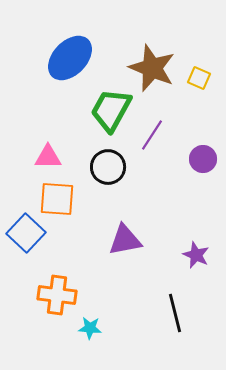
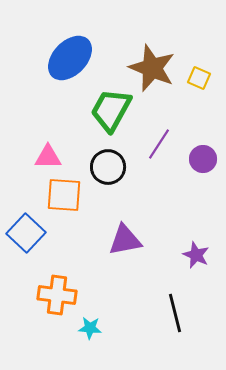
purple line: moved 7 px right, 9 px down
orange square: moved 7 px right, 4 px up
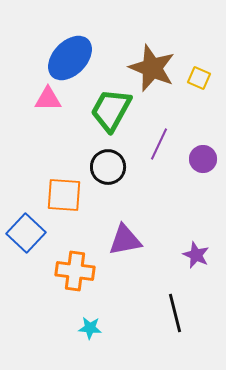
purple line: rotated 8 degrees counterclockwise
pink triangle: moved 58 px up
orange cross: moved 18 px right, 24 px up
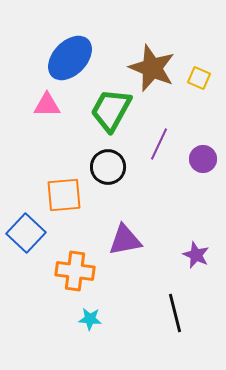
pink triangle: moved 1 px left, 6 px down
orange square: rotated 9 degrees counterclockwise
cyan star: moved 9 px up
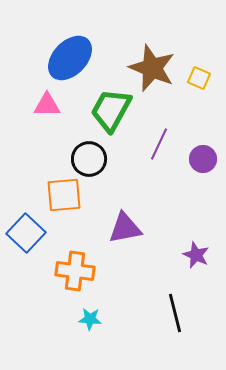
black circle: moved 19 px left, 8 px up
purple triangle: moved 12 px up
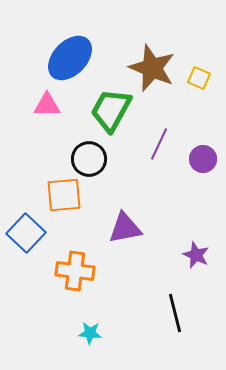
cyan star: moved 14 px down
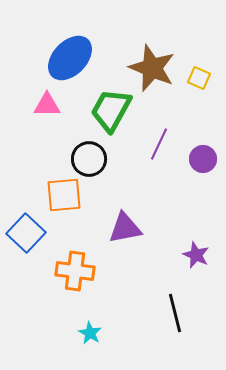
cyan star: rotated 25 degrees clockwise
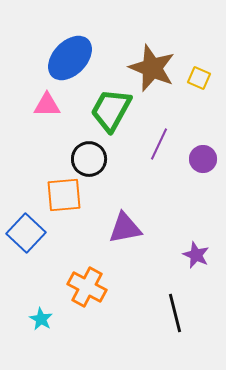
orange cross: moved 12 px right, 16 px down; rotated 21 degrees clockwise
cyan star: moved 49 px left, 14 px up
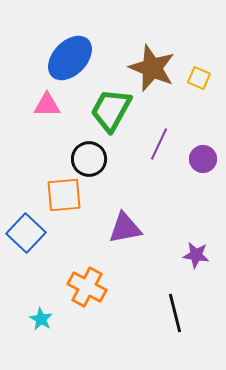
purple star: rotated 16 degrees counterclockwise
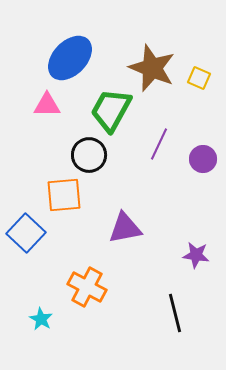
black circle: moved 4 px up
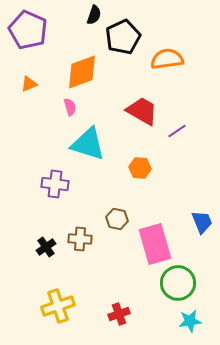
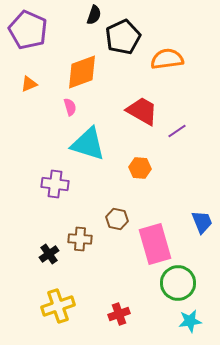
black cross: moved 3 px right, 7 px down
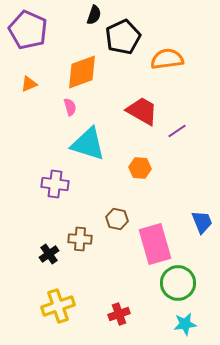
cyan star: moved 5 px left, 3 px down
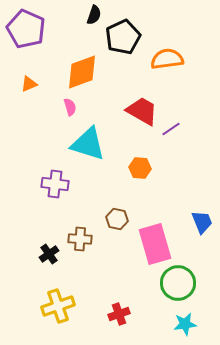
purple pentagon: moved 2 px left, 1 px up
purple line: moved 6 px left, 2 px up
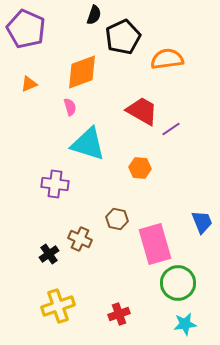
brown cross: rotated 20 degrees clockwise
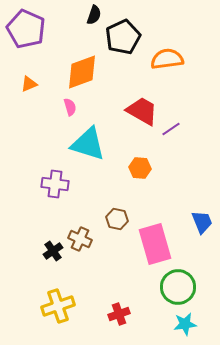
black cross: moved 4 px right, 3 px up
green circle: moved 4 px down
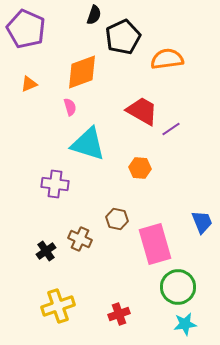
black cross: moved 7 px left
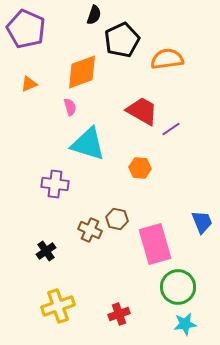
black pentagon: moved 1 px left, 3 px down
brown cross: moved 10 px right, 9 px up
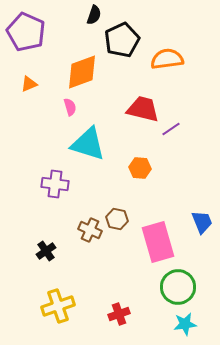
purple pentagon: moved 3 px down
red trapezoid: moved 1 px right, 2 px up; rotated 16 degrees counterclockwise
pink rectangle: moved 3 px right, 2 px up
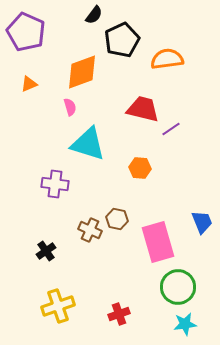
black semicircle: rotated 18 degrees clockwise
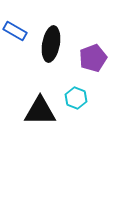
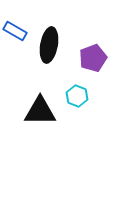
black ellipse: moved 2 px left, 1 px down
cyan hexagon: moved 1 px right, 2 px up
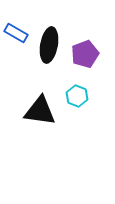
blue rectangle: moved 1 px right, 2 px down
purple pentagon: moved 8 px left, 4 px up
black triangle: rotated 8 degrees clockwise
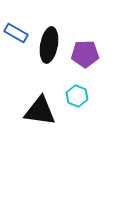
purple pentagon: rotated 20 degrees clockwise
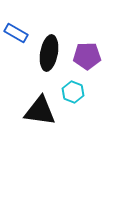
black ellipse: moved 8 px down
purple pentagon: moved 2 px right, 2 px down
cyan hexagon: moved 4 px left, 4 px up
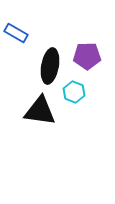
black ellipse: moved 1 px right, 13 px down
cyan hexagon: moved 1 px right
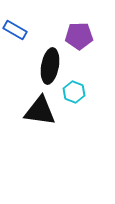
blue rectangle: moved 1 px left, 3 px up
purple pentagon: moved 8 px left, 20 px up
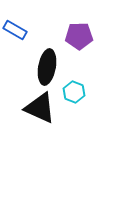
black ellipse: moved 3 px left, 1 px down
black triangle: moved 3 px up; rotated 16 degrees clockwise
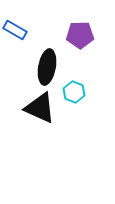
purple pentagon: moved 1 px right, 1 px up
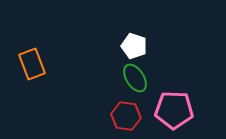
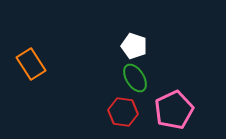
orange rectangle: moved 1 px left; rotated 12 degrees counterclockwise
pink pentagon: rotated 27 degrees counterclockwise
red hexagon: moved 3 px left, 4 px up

----

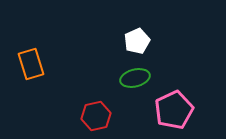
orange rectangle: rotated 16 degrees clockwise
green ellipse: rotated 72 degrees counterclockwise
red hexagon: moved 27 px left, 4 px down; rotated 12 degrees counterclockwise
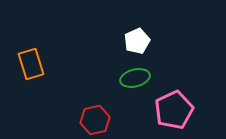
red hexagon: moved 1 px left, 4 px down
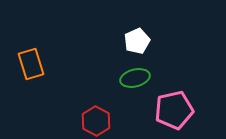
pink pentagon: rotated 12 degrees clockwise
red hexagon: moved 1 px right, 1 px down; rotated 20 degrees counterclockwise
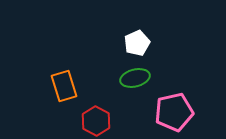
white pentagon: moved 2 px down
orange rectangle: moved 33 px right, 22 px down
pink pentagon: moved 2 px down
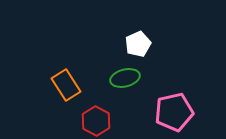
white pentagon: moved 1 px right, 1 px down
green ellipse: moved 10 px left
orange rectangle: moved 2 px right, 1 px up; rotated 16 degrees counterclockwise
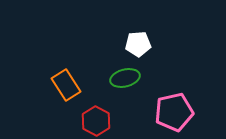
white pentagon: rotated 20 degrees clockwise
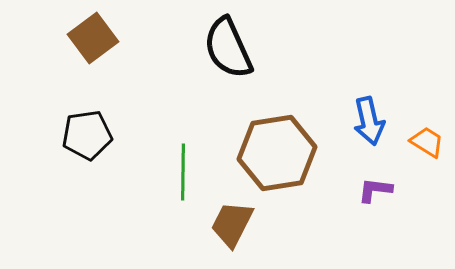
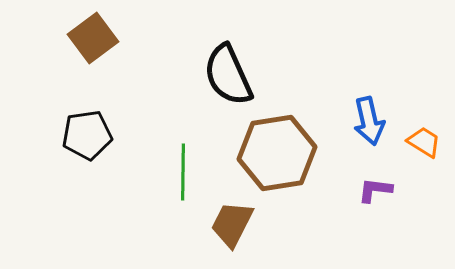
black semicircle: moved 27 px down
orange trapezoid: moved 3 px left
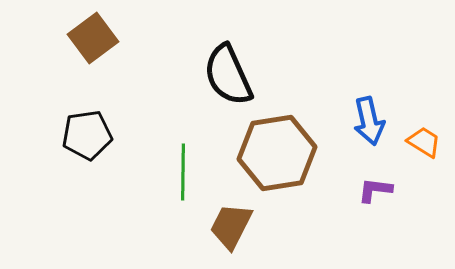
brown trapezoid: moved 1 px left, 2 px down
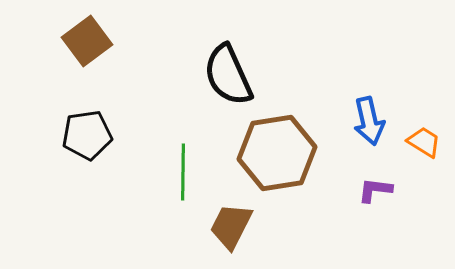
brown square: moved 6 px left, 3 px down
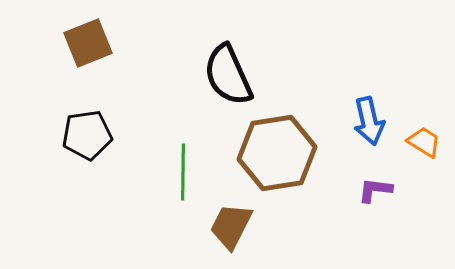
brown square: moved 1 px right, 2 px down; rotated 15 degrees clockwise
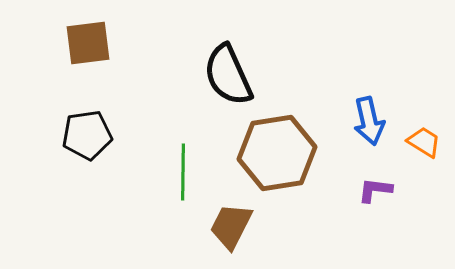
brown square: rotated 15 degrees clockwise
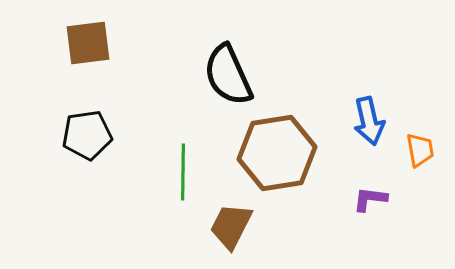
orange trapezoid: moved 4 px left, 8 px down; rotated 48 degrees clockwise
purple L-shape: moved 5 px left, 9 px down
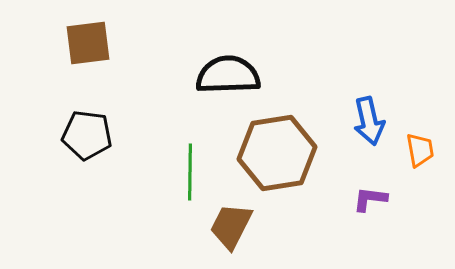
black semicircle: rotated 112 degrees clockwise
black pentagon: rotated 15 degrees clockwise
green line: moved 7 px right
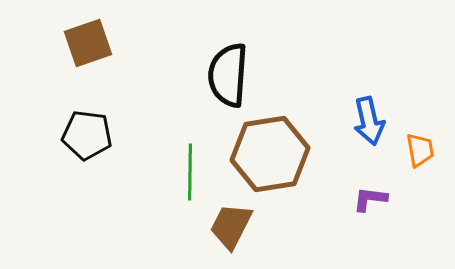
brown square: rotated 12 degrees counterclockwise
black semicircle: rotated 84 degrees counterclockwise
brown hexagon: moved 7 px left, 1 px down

----

■ CONSEGNA
Prendi tutto, dalla riga con "white pentagon: moved 2 px down" giù fino a quella con "white pentagon: rotated 20 degrees clockwise", e ripetilo sostituendo "orange rectangle" con "yellow rectangle" senza toccare il resto. Lascia fuori le immagini.

■ SVOLGIMENTO
white pentagon: moved 2 px down
yellow rectangle: moved 33 px right, 22 px down
pink pentagon: moved 2 px down
white pentagon: moved 1 px right, 1 px down
green ellipse: moved 10 px left
yellow rectangle: moved 2 px right, 1 px up; rotated 16 degrees counterclockwise
white pentagon: rotated 20 degrees clockwise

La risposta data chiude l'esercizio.